— WHAT THE TASK ASKS —
Only these lines should appear, exactly: the one containing "BT pin TXD: TX -> D5" and every line after it through the end of the material below.

— INFORMATION PROVIDED —
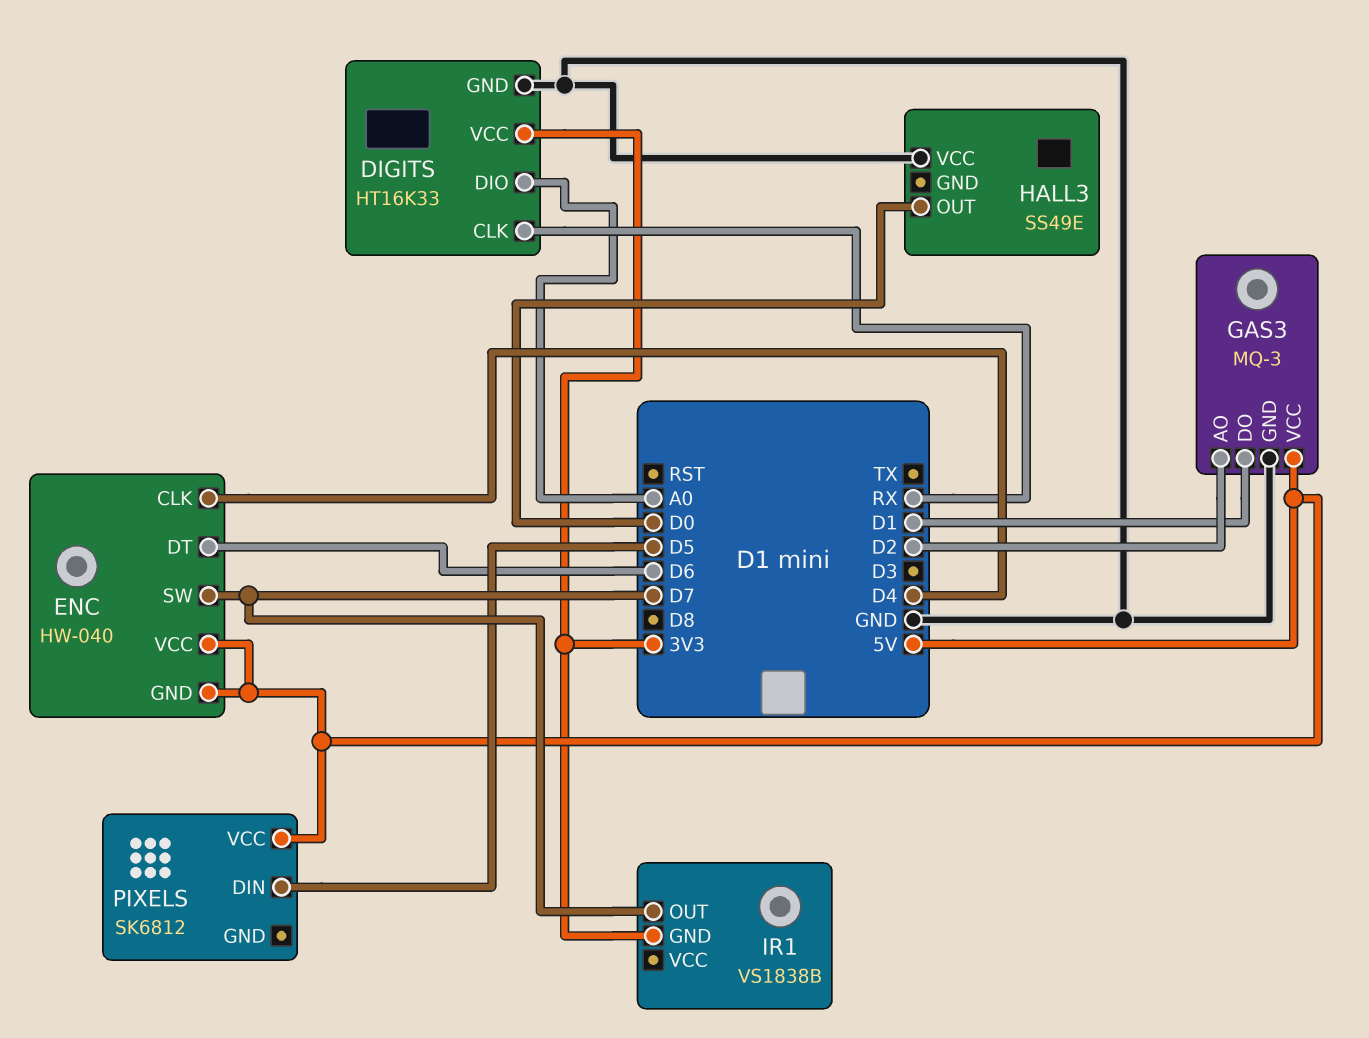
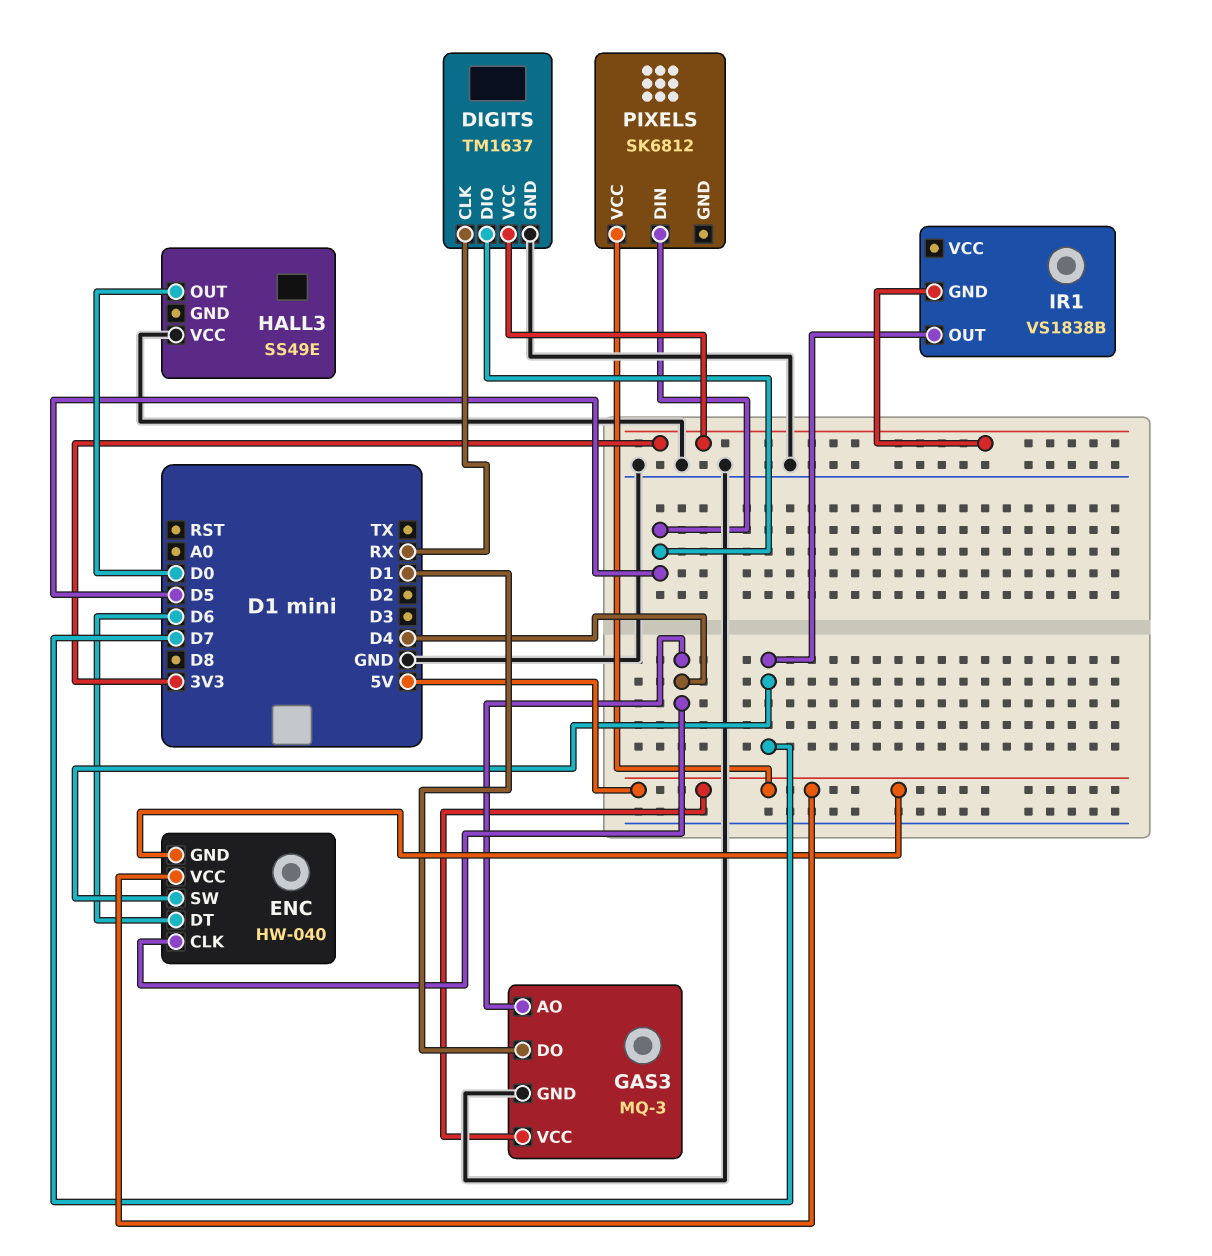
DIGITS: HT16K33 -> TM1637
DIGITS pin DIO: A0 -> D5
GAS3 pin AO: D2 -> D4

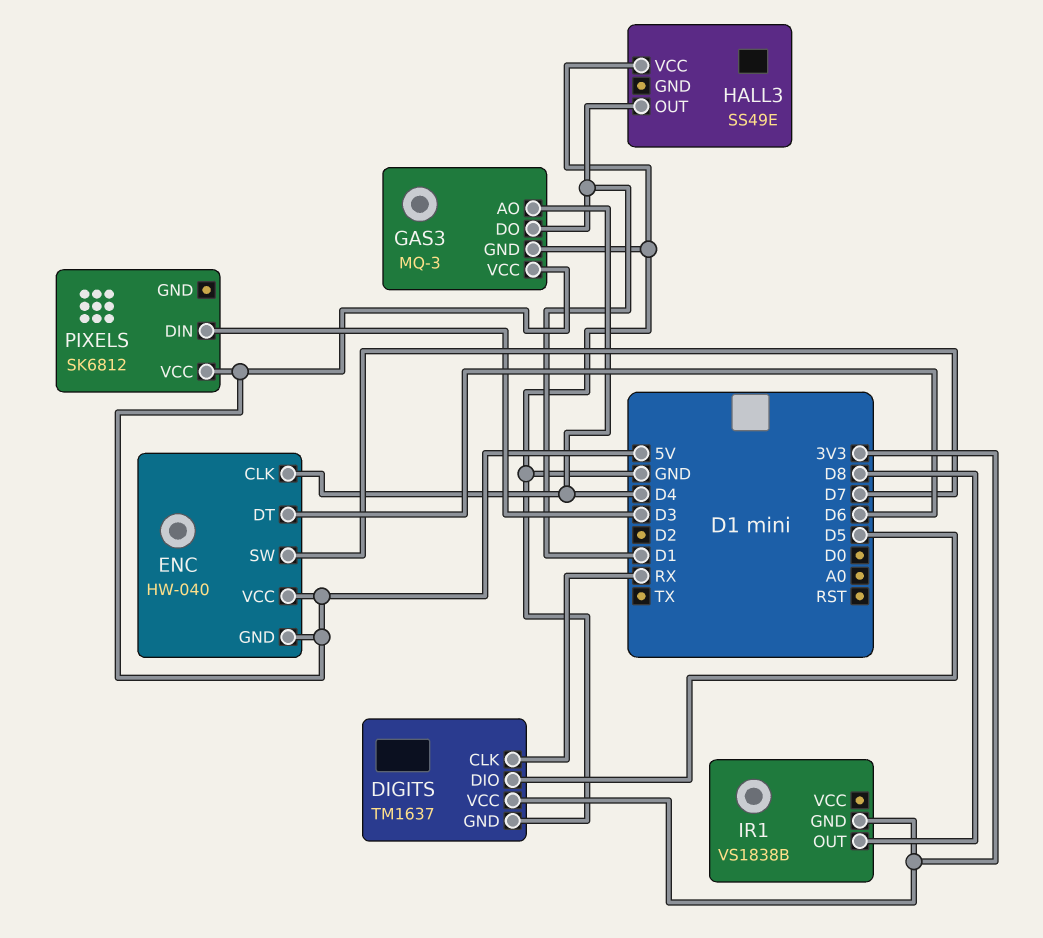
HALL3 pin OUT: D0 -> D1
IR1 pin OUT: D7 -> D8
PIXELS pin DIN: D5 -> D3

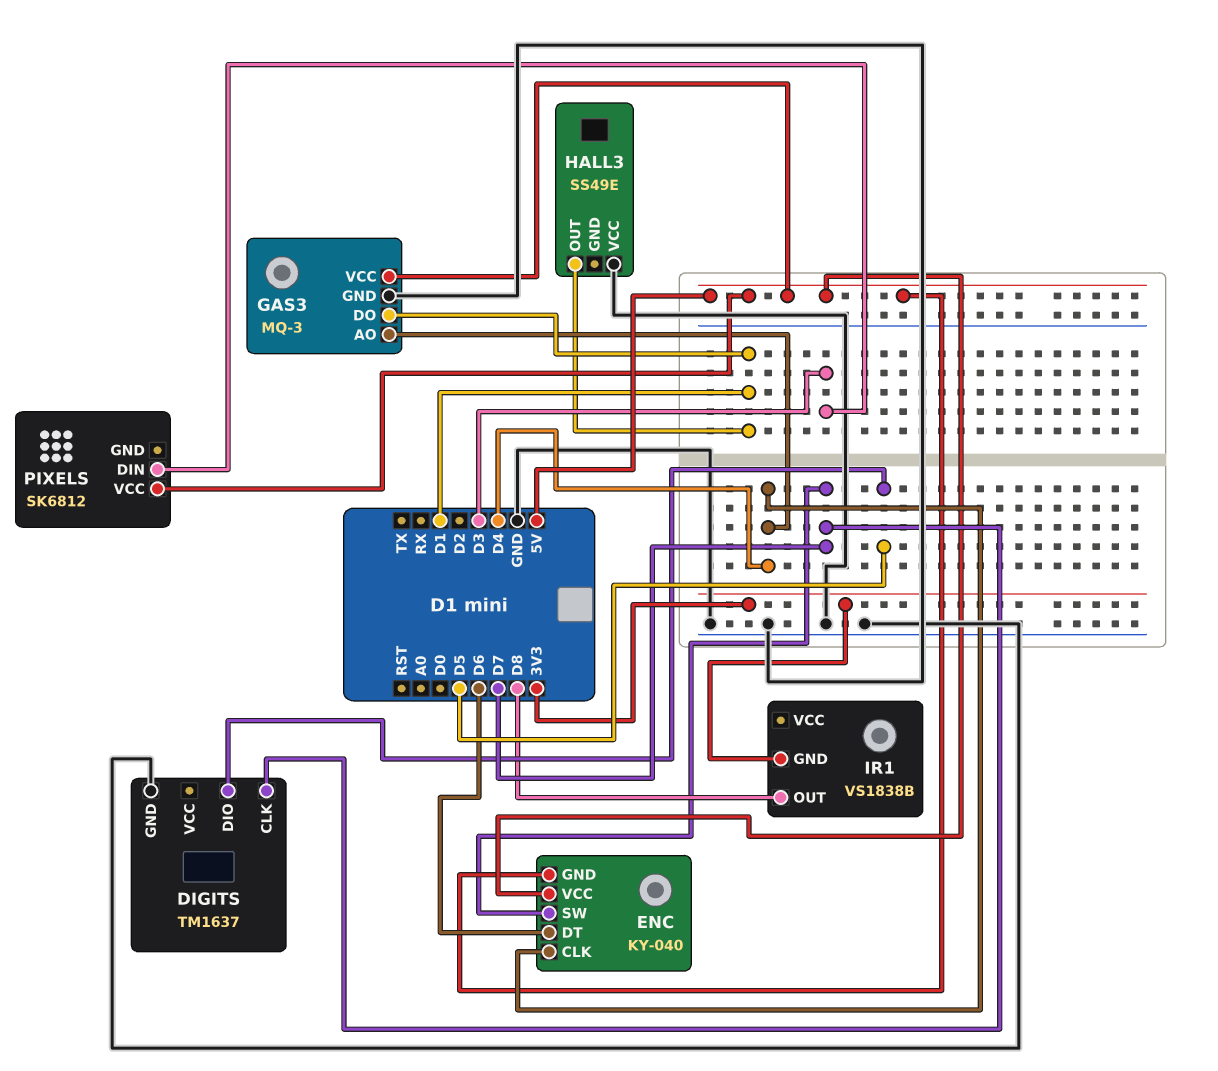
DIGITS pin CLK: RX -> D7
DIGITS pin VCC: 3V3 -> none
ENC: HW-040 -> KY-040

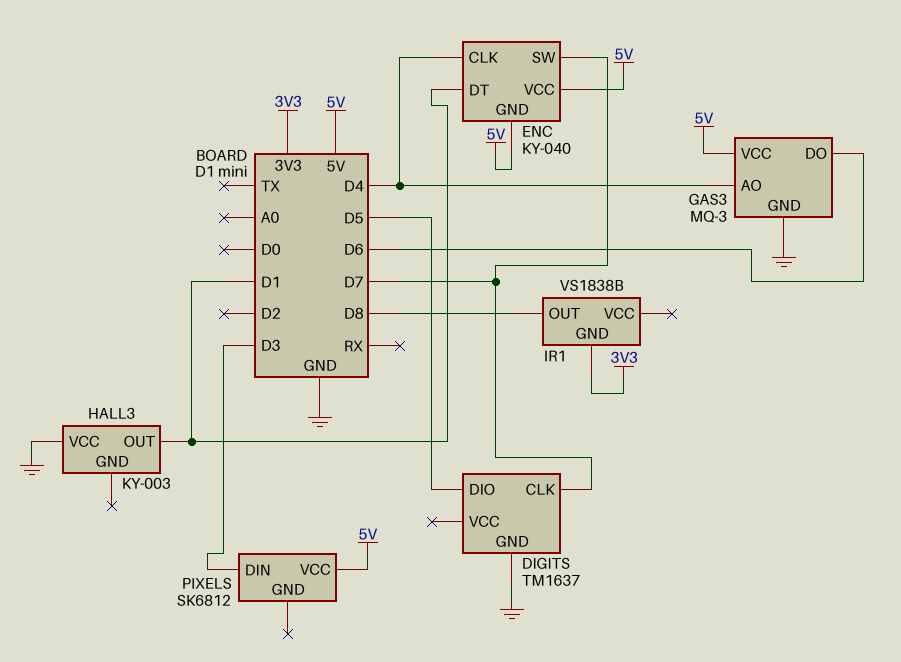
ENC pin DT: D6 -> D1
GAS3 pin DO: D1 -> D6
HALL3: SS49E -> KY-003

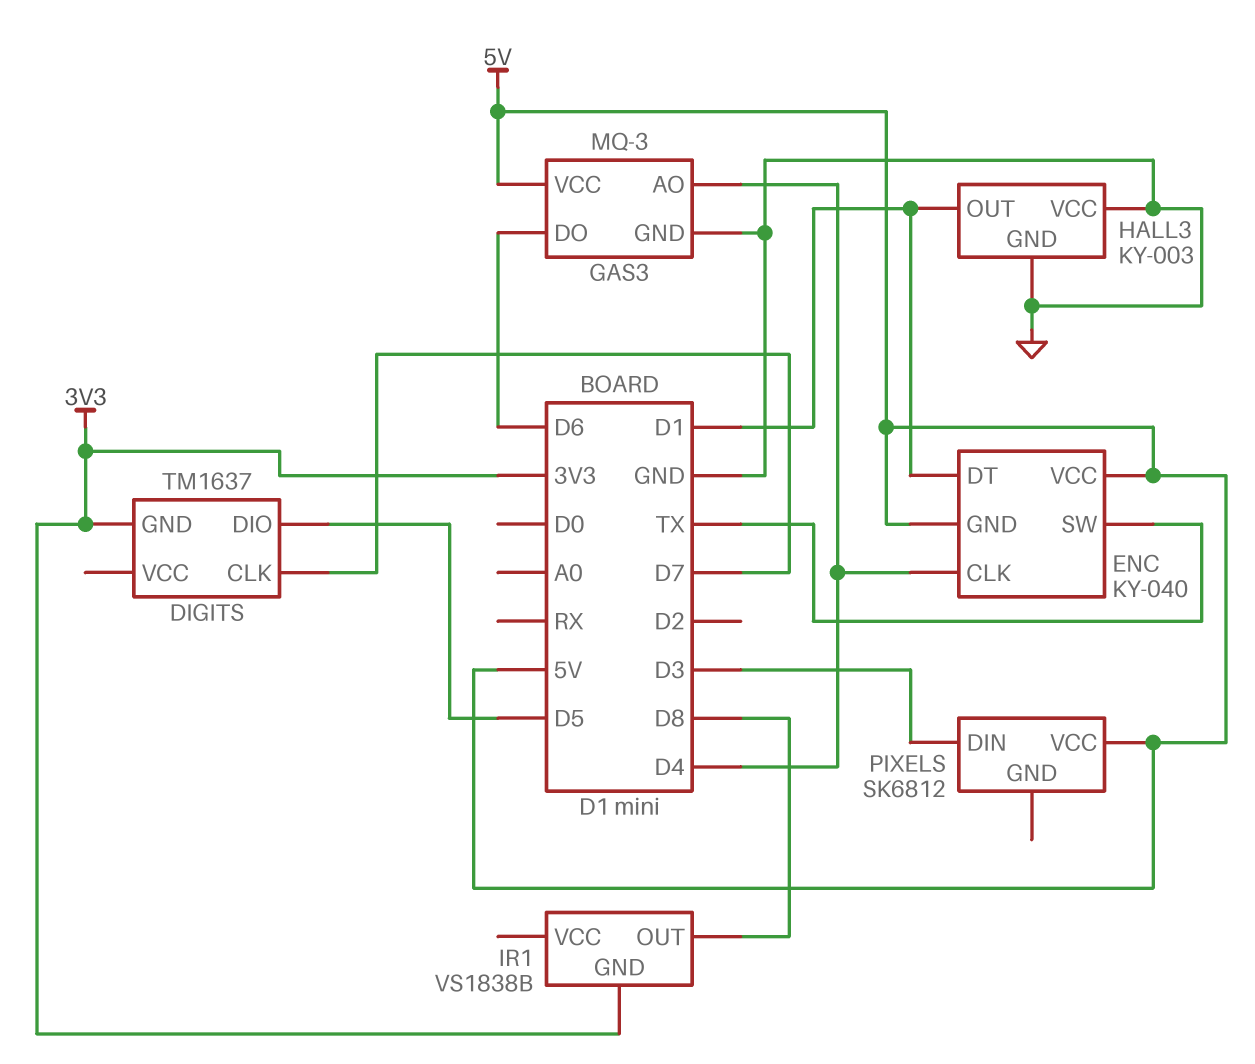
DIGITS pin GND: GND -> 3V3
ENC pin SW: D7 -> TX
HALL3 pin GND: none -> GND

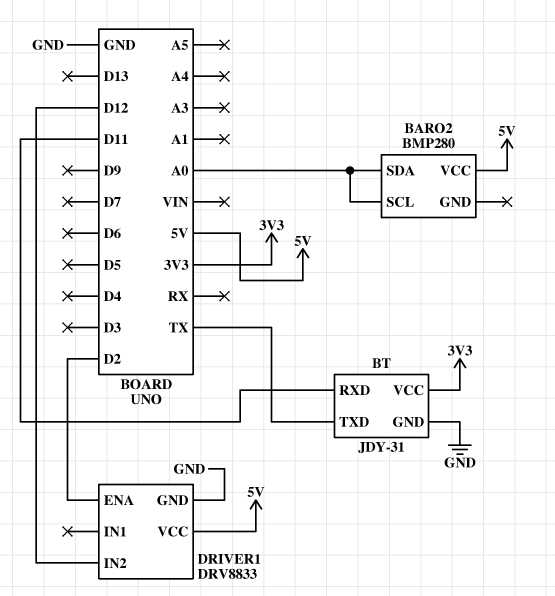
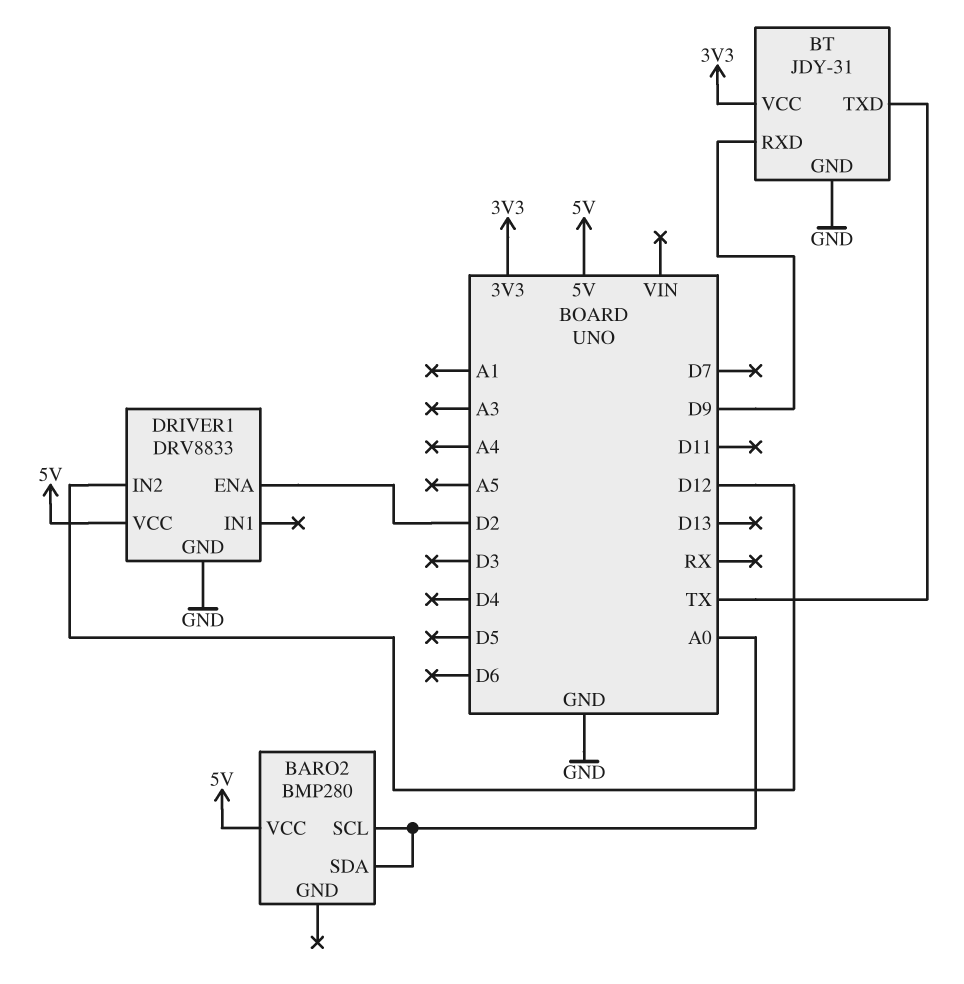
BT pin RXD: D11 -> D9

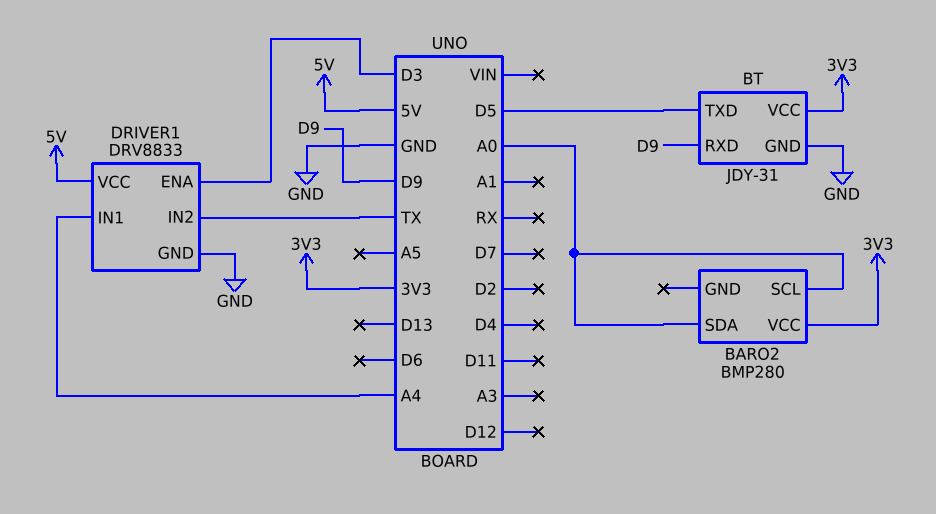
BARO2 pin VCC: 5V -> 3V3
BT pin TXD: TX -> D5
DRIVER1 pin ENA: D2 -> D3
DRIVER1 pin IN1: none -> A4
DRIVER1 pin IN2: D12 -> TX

— REPLY TO THE EXERCISE —
BT pin TXD: TX -> D5
DRIVER1 pin ENA: D2 -> D3
DRIVER1 pin IN1: none -> A4
DRIVER1 pin IN2: D12 -> TX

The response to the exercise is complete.